§ **EXERCISE BRIEF**
Pick each line containing "turquoise" out of the records.

GIVEN DATA below:

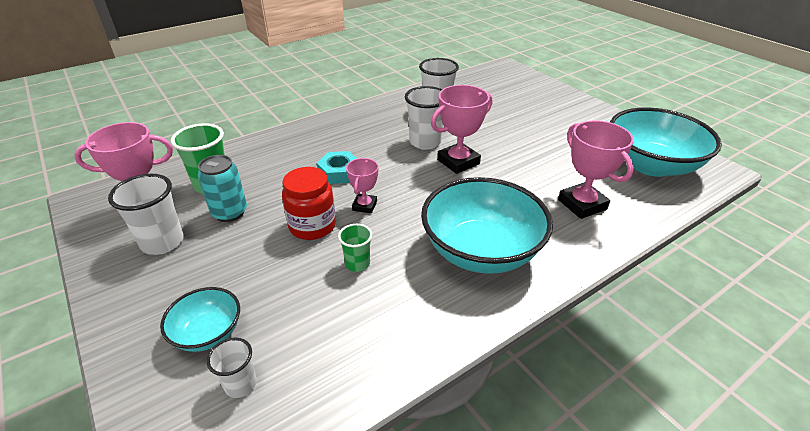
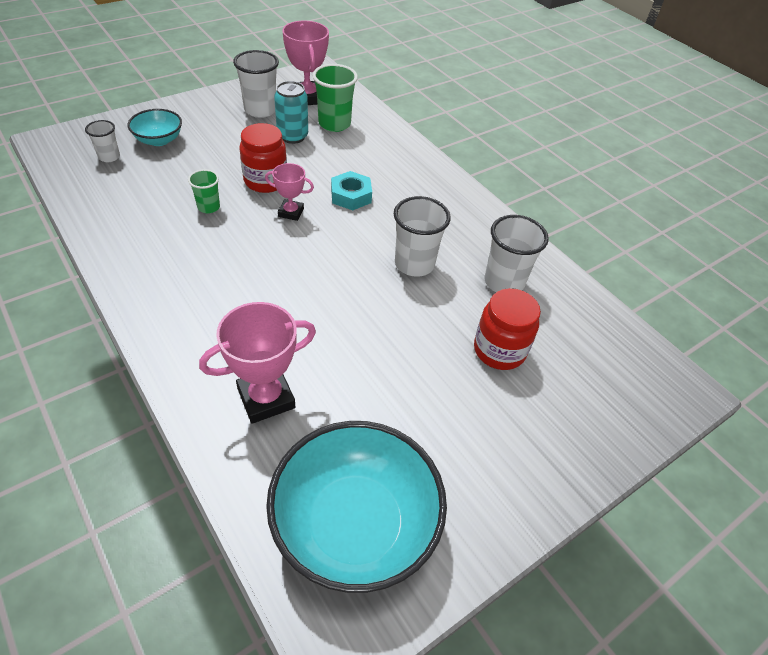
camera: 85 degrees right, 10 degrees up
turquoise bowl [421,177,553,274] -> none
pink trophy [431,85,492,174] -> none
none -> red jar [474,288,541,370]

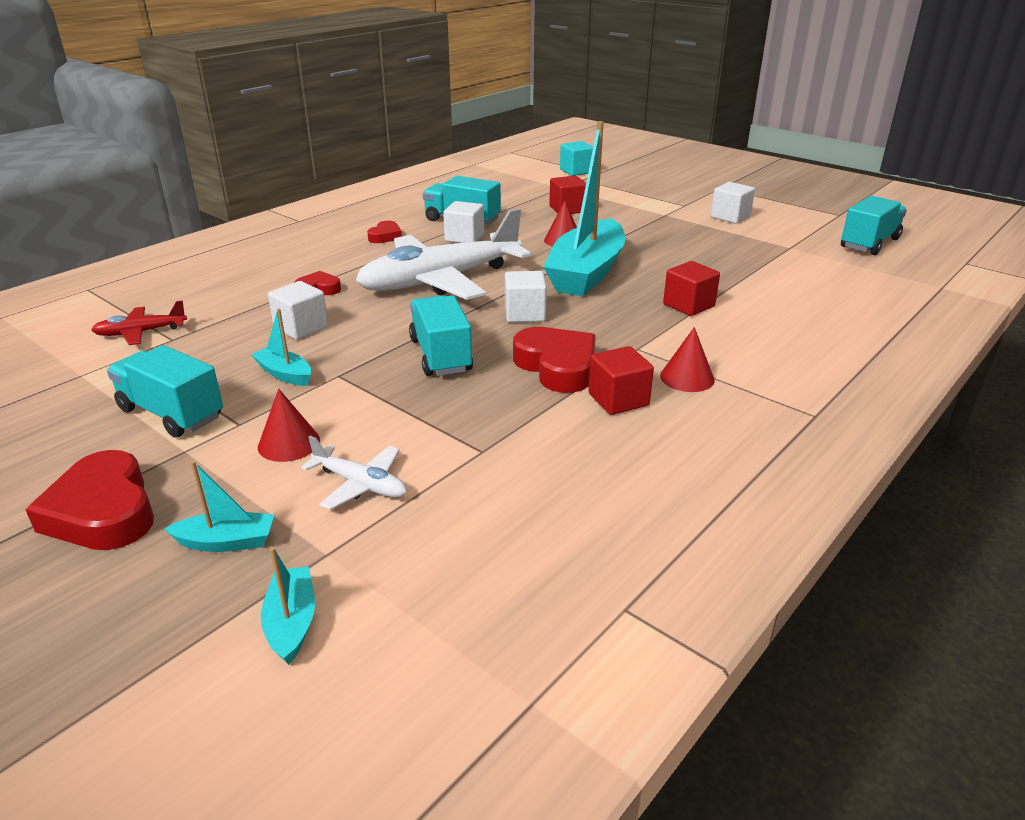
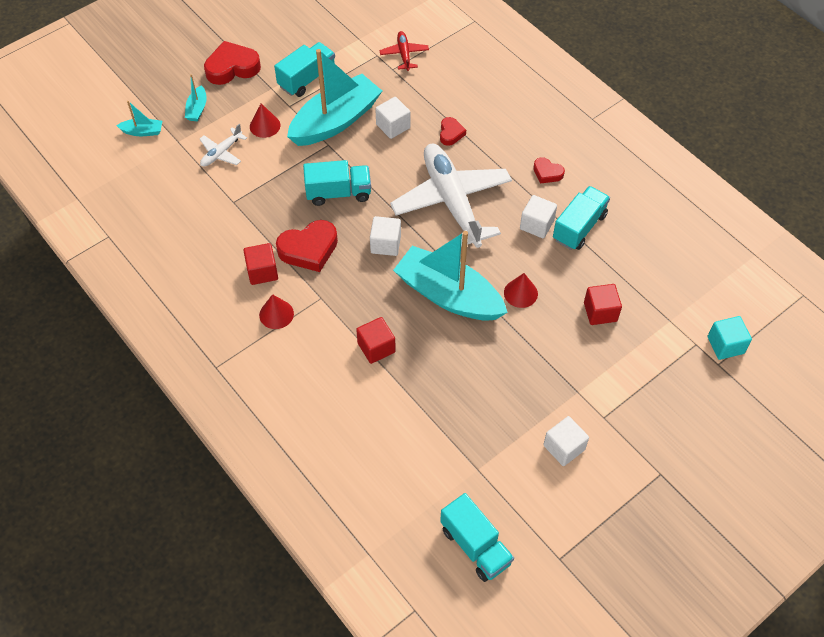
camera: 100 degrees right, 25 degrees up
turquoise boat [251,308,311,386] -> turquoise boat [287,49,382,146], size x2.40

End of GIVEN DATA.

§ **REPLY TO THE TASK**
turquoise bowl [421,177,553,274] -> none
turquoise boat [251,308,311,386] -> turquoise boat [287,49,382,146], size x2.40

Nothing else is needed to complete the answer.